Return all of the records below word for word, leaving out the pictures.

Stored data ▸
------------------------------
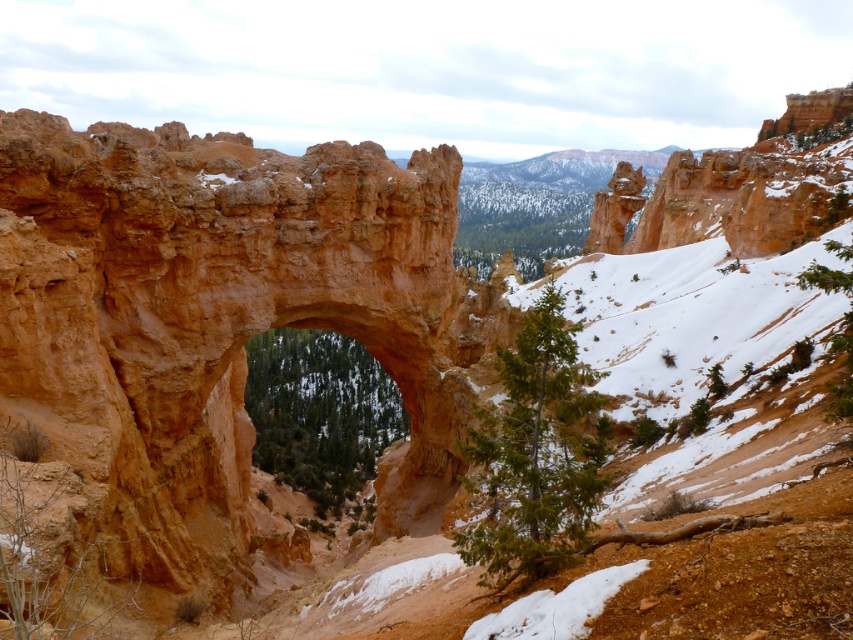
Can you confirm if green textured tree at center is taller than green matte tree at center?

No.

Which is behind, point (543, 308) or point (350, 432)?

The point (350, 432) is behind.

Is point (485, 465) positioned before point (268, 387)?

Yes, it is in front of point (268, 387).

Where is `green textured tree at center`? green textured tree at center is located at coordinates (537, 452).

Between green textured tree at center and green textured tree at lower right, which one appears on the right side from the viewer's perspective?

green textured tree at lower right

Does green textured tree at center appear on the right side of green textured tree at lower right?

In fact, green textured tree at center is to the left of green textured tree at lower right.

Who is more forward, (529, 445) or (834, 340)?

Point (529, 445)

Where is `green textured tree at center`? green textured tree at center is located at coordinates (537, 452).

Can you confirm if green matte tree at center is taller than green textured tree at lower right?

Correct, green matte tree at center is much taller as green textured tree at lower right.

The image size is (853, 640). What are the coordinates of `green matte tree at center` in the screenshot? It's located at (318, 412).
------------------------------
EXERCISE RESULT ▸
Can you confirm if green textured tree at center is taller than green matte tree at center?

No.

Which is behind, point (543, 308) or point (350, 432)?

The point (350, 432) is behind.

Is point (485, 465) positioned before point (268, 387)?

Yes, it is in front of point (268, 387).

Where is `green textured tree at center`? green textured tree at center is located at coordinates (537, 452).

Between green textured tree at center and green textured tree at lower right, which one appears on the right side from the viewer's perspective?

green textured tree at lower right

Does green textured tree at center appear on the right side of green textured tree at lower right?

In fact, green textured tree at center is to the left of green textured tree at lower right.

Who is more forward, (529, 445) or (834, 340)?

Point (529, 445)

Where is `green textured tree at center`? green textured tree at center is located at coordinates (537, 452).

Can you confirm if green matte tree at center is taller than green textured tree at lower right?

Correct, green matte tree at center is much taller as green textured tree at lower right.

The image size is (853, 640). What are the coordinates of `green matte tree at center` in the screenshot? It's located at (318, 412).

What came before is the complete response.